Return the entries below word for word; no images should appear in the copy.
----------------------------------------
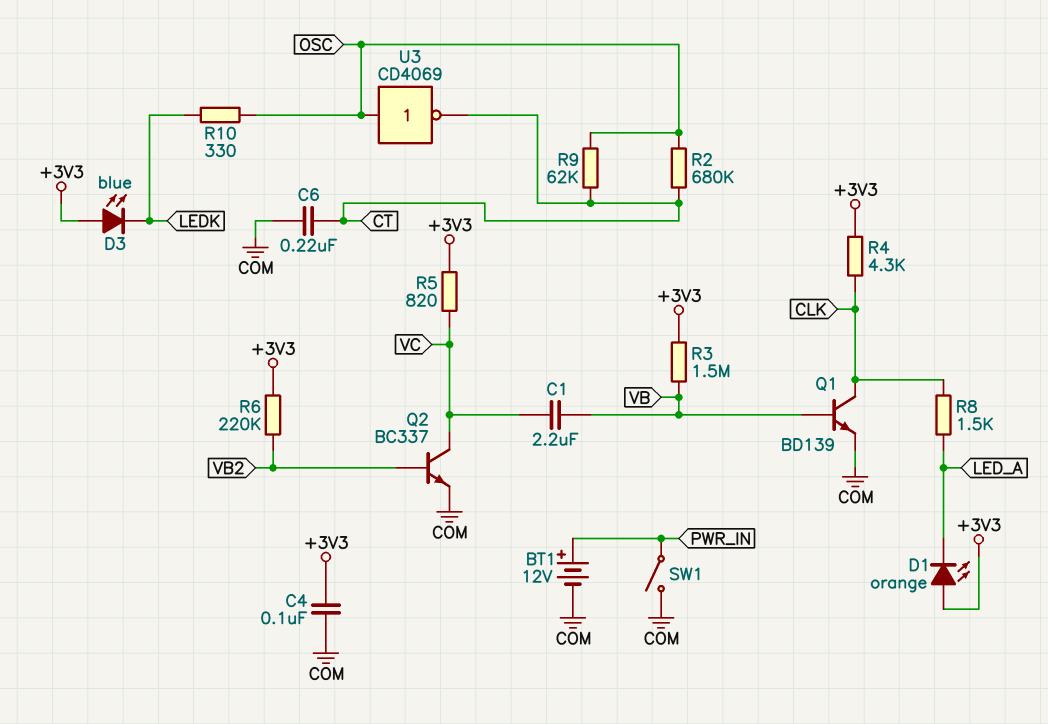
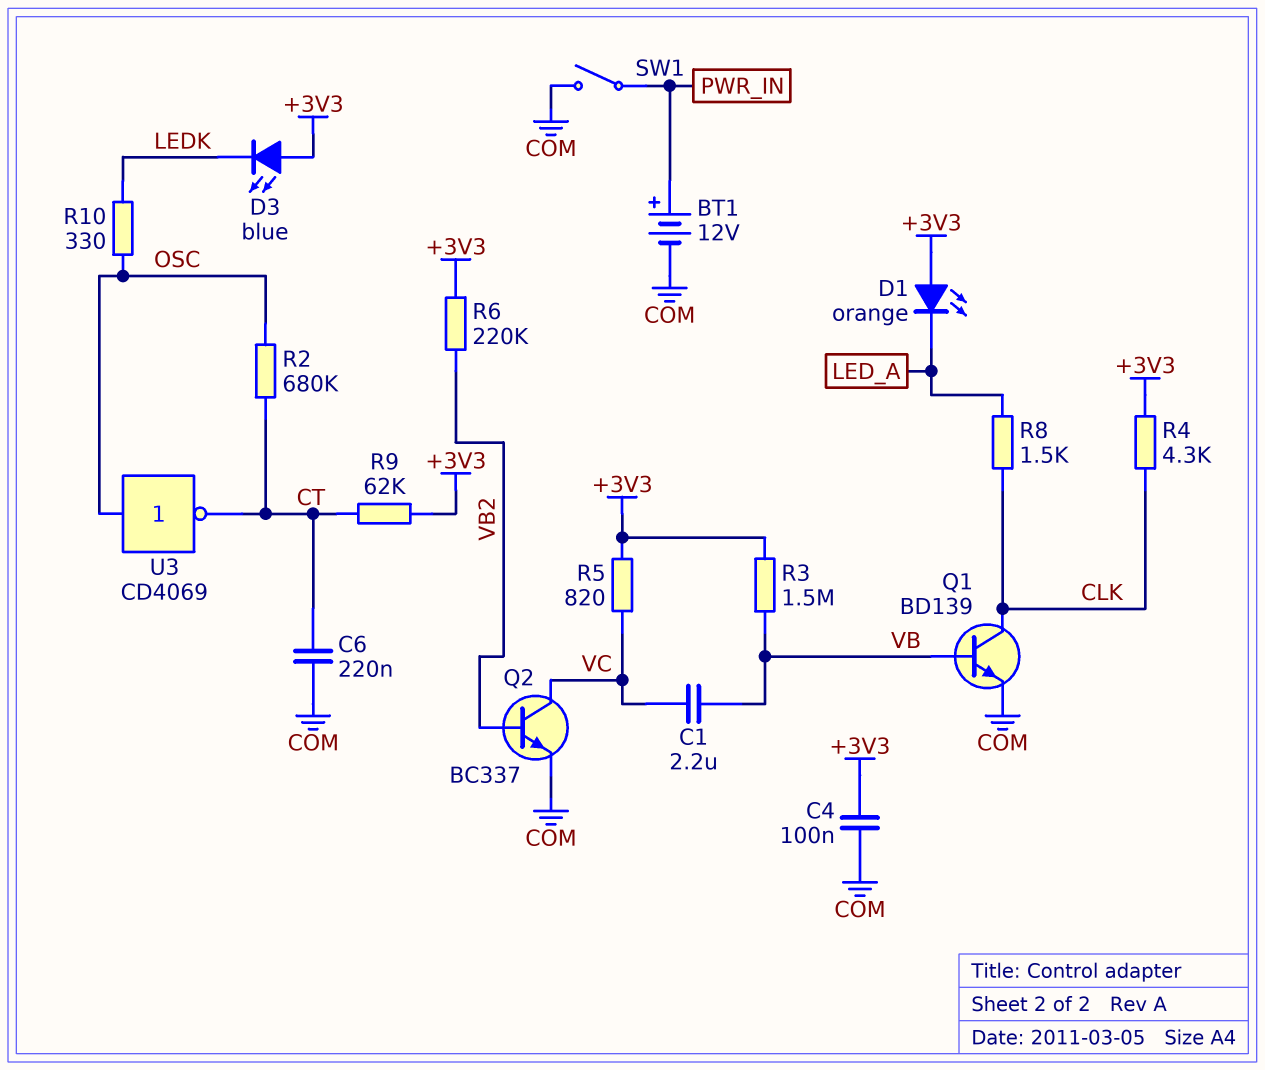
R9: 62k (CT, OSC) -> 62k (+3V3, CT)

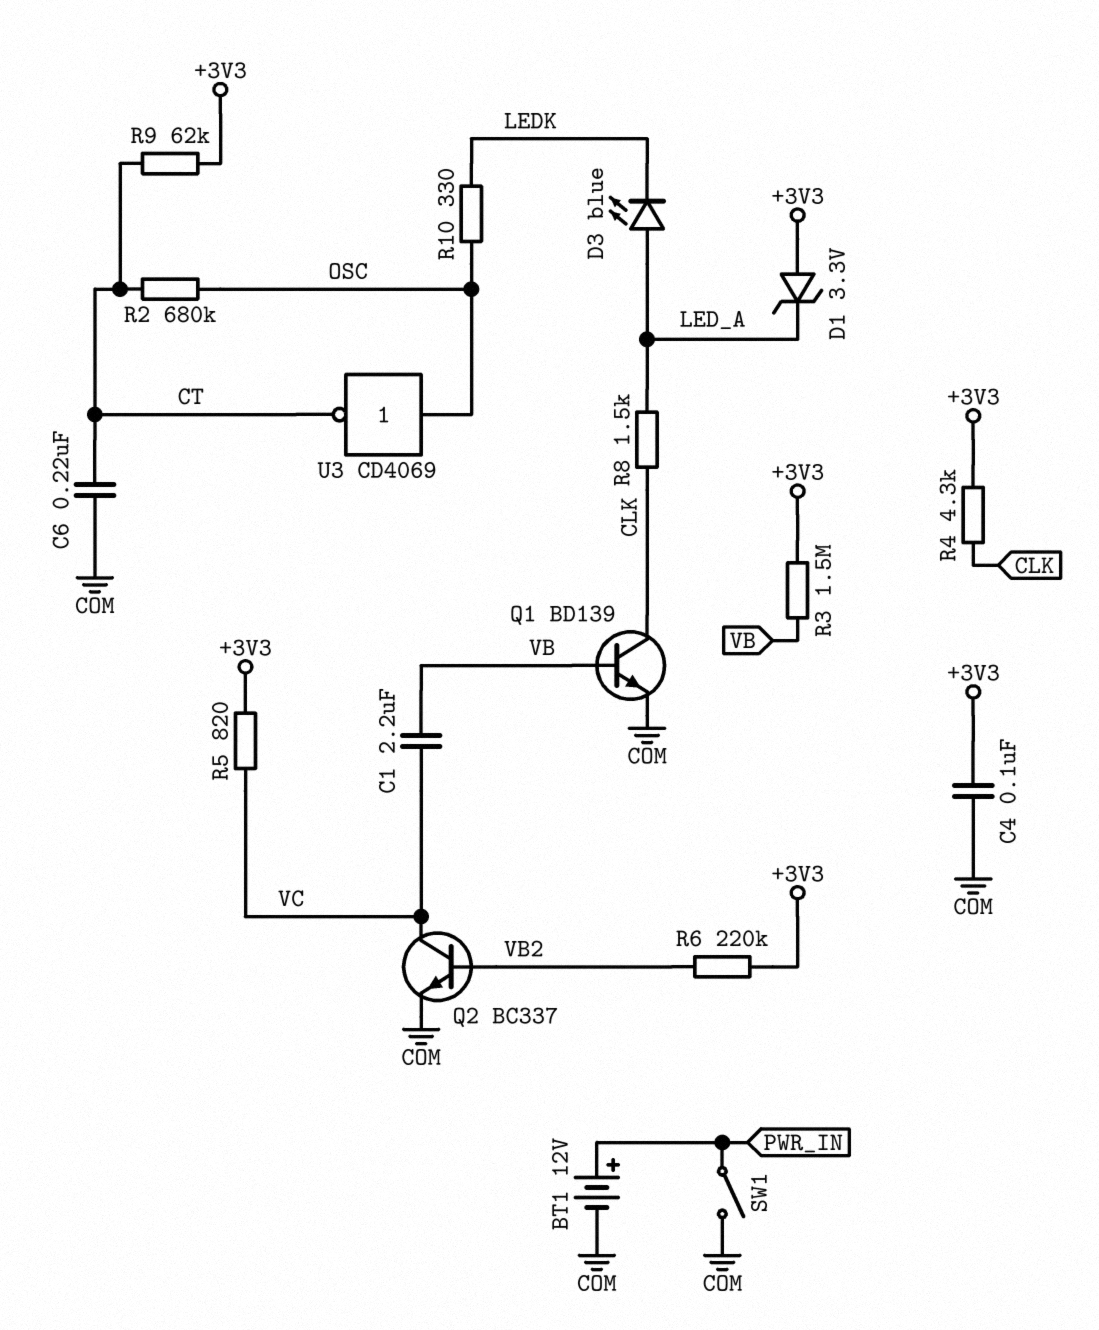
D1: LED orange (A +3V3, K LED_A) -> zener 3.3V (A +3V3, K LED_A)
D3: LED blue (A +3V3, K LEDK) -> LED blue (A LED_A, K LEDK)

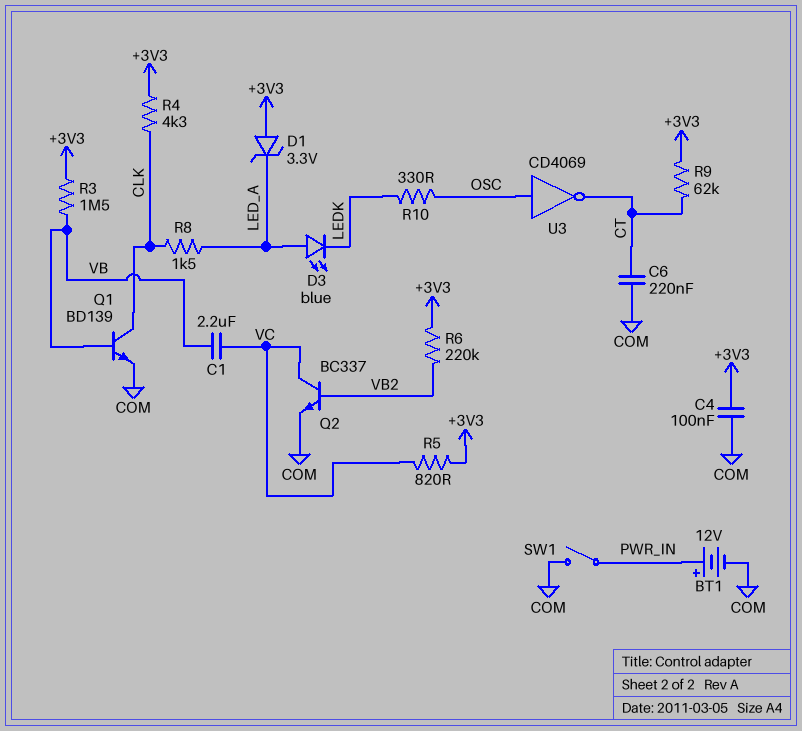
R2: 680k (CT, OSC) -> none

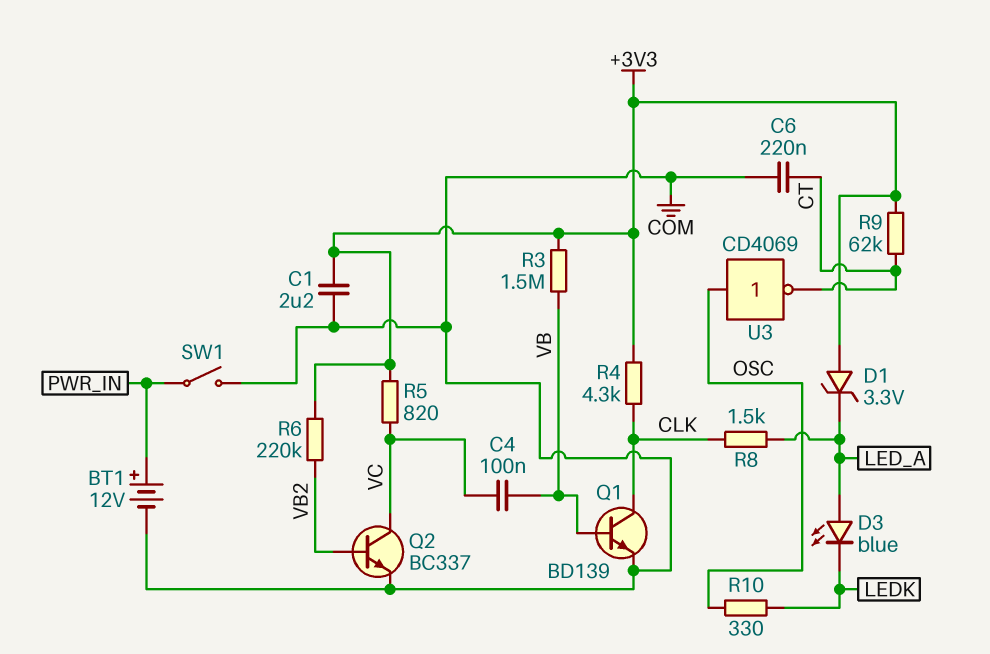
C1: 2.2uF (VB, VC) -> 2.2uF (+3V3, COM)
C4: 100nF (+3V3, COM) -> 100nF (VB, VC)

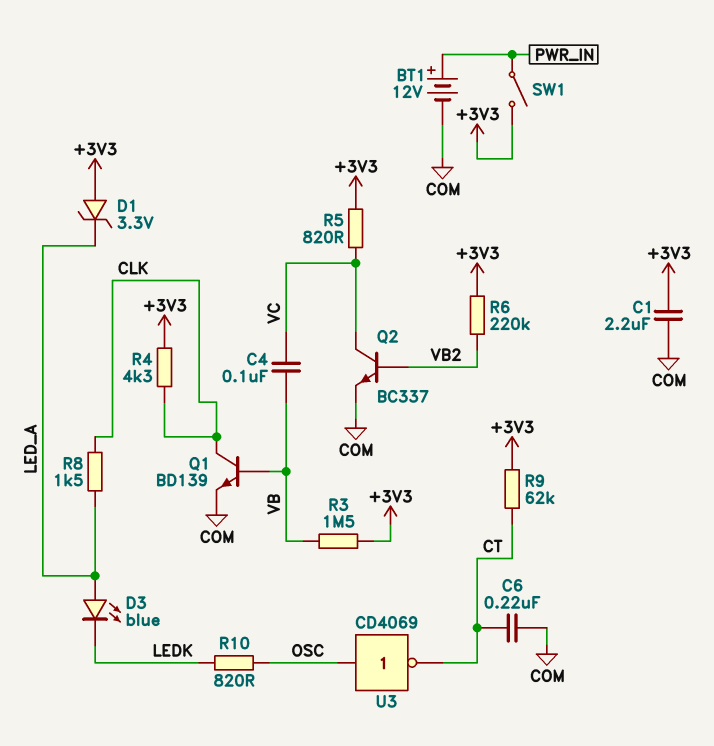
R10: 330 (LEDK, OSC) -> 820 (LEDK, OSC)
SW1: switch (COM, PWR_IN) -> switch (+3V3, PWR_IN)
----------------------------------------
RESPONSE TO THE TASK
R9: 62k (CT, OSC) -> 62k (+3V3, CT)

D1: LED orange (A +3V3, K LED_A) -> zener 3.3V (A +3V3, K LED_A)
D3: LED blue (A +3V3, K LEDK) -> LED blue (A LED_A, K LEDK)

R2: 680k (CT, OSC) -> none

C1: 2.2uF (VB, VC) -> 2.2uF (+3V3, COM)
C4: 100nF (+3V3, COM) -> 100nF (VB, VC)

R10: 330 (LEDK, OSC) -> 820 (LEDK, OSC)
SW1: switch (COM, PWR_IN) -> switch (+3V3, PWR_IN)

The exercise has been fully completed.